▶ WHAT IS EXPECTED:
Please restate word for word, and with nothing added, the lines that run from the one holding "red diamond: (316, 304)" to the end of the entries below.

══ MATERIAL PROVIDED

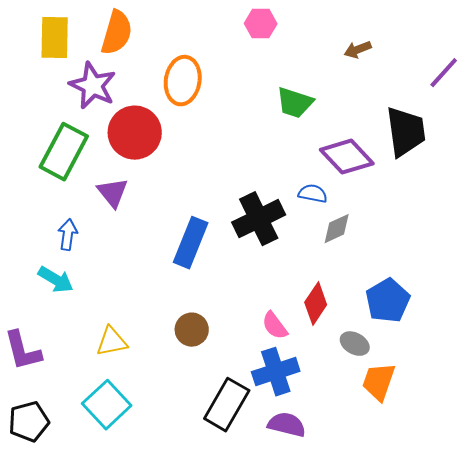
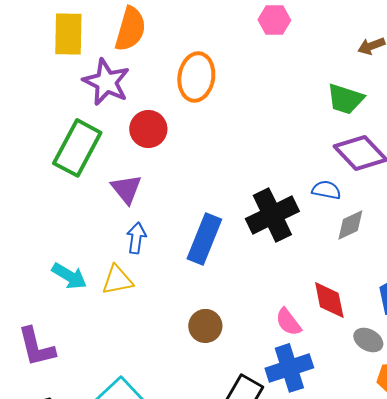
green trapezoid: (295, 103) -> (345, 99), moved
red circle: (135, 133) -> (148, 129), size x0.7
blue arrow: (68, 235) -> (136, 238), moved
red diamond: (316, 304) -> (329, 300), turned -45
yellow triangle: (112, 342) -> (117, 280), moved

════

▶ EXERCISE RESPONSE:
red diamond: (316, 304) -> (329, 300), turned -45
yellow triangle: (112, 342) -> (117, 280), moved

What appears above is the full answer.